• [Assignment] What you write must be the listing below in full, word for word, minus its pictures.
....
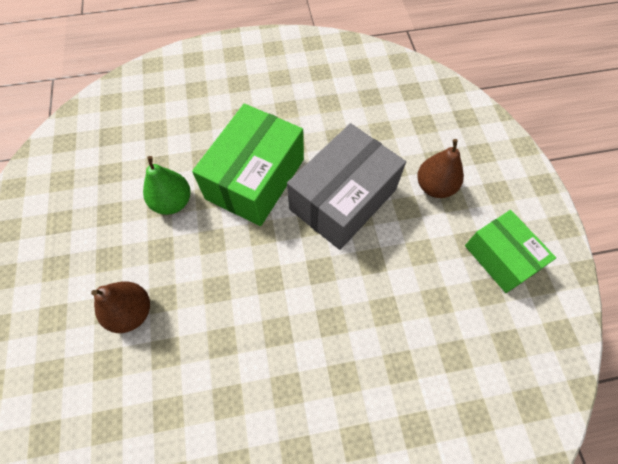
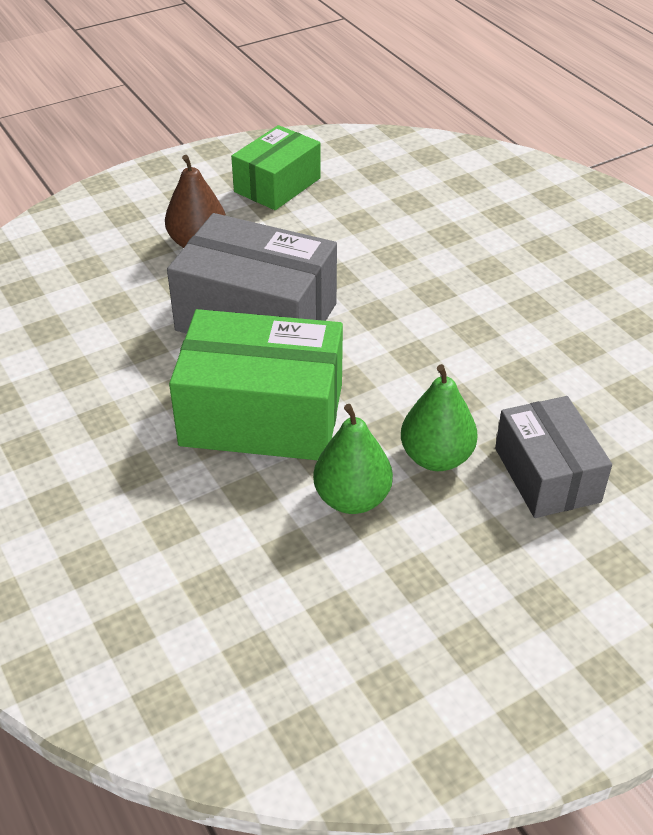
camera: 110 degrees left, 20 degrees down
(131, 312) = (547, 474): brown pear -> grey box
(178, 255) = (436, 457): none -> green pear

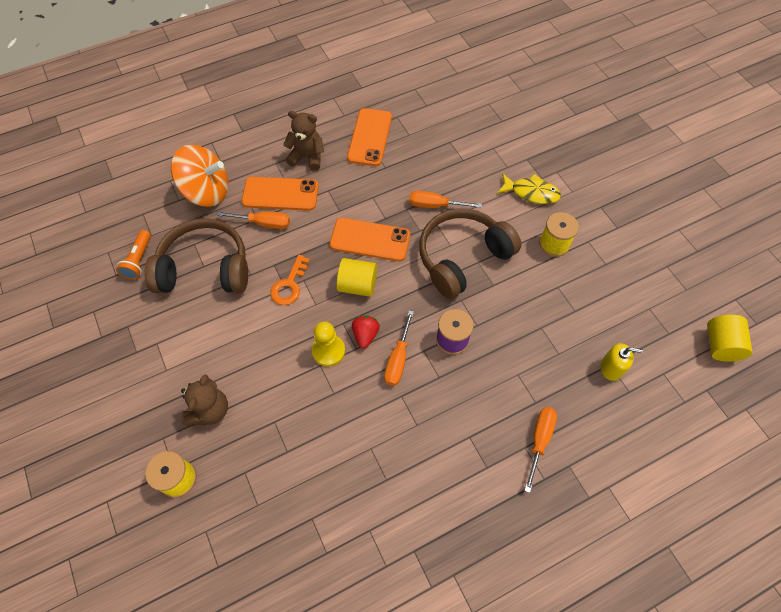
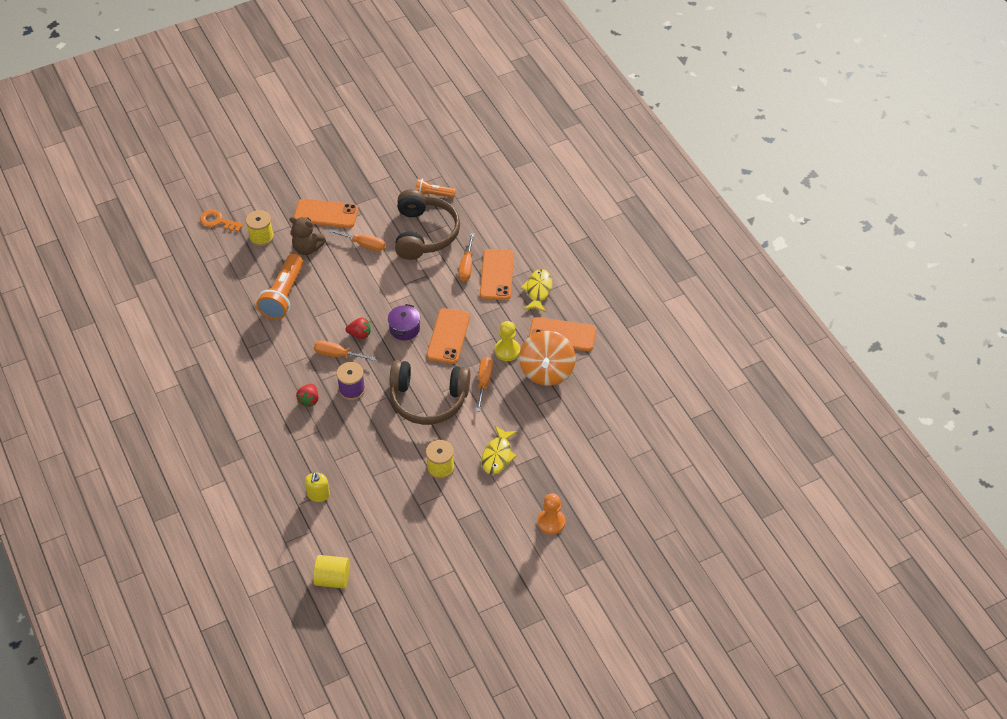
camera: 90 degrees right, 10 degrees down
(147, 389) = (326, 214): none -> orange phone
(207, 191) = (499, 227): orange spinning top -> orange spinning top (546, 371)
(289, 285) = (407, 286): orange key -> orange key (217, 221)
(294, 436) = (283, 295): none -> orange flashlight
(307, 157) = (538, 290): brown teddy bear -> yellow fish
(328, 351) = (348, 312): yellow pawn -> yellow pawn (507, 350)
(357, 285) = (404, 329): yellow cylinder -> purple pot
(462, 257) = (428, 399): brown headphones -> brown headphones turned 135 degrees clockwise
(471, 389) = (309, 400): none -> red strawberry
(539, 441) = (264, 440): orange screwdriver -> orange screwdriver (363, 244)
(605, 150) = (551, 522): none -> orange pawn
....
• [Reply]
camera: 110 degrees left, 20 degrees down
(131, 312) = (547, 474): brown pear -> grey box
(178, 255) = (436, 457): none -> green pear

camera: 90 degrees right, 10 degrees down
(147, 389) = (326, 214): none -> orange phone
(207, 191) = (499, 227): orange spinning top -> orange spinning top (546, 371)
(289, 285) = (407, 286): orange key -> orange key (217, 221)
(294, 436) = (283, 295): none -> orange flashlight
(307, 157) = (538, 290): brown teddy bear -> yellow fish
(328, 351) = (348, 312): yellow pawn -> yellow pawn (507, 350)
(357, 285) = (404, 329): yellow cylinder -> purple pot
(462, 257) = (428, 399): brown headphones -> brown headphones turned 135 degrees clockwise
(471, 389) = (309, 400): none -> red strawberry
(539, 441) = (264, 440): orange screwdriver -> orange screwdriver (363, 244)
(605, 150) = (551, 522): none -> orange pawn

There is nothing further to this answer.